▸ Problem to work on
Where the word "MOSI" occurs in a line of the data, return the whole line.

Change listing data
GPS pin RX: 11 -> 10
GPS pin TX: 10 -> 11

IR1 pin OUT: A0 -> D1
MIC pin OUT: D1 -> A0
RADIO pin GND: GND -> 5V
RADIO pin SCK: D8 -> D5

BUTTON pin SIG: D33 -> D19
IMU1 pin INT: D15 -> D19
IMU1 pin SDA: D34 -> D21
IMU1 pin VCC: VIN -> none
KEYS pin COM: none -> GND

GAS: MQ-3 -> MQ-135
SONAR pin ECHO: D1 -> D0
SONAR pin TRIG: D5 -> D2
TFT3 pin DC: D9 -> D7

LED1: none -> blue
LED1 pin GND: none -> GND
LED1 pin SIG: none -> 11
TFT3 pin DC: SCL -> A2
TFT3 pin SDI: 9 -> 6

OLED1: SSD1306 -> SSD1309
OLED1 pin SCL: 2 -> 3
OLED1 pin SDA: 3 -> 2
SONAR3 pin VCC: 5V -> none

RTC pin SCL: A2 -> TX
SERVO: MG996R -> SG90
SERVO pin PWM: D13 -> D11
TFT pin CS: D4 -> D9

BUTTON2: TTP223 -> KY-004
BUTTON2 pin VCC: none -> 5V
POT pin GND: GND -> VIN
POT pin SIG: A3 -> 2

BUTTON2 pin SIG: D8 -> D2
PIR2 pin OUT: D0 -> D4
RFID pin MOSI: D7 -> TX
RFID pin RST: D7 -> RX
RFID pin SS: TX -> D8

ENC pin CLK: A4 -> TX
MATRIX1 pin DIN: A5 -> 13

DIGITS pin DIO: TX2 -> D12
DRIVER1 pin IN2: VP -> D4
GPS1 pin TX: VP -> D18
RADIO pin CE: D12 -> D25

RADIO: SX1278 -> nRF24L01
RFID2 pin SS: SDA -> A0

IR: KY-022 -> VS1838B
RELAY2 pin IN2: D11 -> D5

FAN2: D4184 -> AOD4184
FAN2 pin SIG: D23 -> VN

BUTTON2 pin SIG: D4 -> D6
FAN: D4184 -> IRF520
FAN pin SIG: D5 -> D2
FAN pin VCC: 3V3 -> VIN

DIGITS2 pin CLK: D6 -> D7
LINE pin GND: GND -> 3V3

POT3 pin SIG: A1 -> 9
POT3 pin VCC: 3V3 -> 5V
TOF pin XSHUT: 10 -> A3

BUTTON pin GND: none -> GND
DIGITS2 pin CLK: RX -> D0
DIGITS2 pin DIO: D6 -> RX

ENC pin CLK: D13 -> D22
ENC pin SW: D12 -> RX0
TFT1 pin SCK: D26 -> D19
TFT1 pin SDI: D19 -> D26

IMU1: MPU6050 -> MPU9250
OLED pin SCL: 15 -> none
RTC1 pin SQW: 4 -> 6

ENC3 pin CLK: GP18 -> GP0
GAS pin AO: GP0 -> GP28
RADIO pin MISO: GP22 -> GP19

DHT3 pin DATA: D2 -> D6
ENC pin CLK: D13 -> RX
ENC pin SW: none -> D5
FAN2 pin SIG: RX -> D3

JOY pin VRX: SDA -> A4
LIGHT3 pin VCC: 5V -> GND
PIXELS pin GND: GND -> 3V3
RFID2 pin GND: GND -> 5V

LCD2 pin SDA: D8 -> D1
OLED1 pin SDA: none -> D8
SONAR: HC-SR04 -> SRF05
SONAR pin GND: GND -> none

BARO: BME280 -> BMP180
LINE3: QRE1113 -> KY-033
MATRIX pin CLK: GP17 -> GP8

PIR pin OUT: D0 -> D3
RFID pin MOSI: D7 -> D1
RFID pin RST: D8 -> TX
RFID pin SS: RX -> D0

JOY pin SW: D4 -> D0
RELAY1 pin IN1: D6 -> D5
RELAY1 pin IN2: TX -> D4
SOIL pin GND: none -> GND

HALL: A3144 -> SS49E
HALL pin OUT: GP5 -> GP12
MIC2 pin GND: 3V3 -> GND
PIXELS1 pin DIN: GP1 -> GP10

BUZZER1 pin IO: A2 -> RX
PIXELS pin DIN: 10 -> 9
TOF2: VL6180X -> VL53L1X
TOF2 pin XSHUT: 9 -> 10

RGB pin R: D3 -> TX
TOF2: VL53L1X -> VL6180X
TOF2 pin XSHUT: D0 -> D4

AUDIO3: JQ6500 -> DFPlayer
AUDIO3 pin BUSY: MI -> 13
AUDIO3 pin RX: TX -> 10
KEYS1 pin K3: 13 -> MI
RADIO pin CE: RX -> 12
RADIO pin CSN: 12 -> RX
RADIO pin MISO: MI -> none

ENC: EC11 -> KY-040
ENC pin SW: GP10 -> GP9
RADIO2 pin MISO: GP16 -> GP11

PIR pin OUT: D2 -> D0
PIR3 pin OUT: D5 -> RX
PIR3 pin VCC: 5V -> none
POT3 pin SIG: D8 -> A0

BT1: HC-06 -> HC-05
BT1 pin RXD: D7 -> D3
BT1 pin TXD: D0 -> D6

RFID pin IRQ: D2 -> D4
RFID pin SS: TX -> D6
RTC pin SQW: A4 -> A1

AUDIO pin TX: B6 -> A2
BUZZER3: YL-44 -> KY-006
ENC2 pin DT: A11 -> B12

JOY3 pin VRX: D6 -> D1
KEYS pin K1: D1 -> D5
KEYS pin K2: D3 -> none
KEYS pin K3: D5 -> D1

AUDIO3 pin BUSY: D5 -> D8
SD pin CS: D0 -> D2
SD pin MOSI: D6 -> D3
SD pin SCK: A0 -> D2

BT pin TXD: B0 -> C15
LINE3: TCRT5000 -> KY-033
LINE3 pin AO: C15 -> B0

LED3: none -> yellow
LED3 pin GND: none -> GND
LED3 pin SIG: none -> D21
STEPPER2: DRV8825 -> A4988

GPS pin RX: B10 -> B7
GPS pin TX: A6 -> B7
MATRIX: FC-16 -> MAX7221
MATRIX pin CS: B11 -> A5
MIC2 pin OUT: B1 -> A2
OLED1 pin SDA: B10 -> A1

▸ Expected answer
RFID pin MOSI: D7 -> TX
RFID pin MOSI: D7 -> D1
SD pin MOSI: D6 -> D3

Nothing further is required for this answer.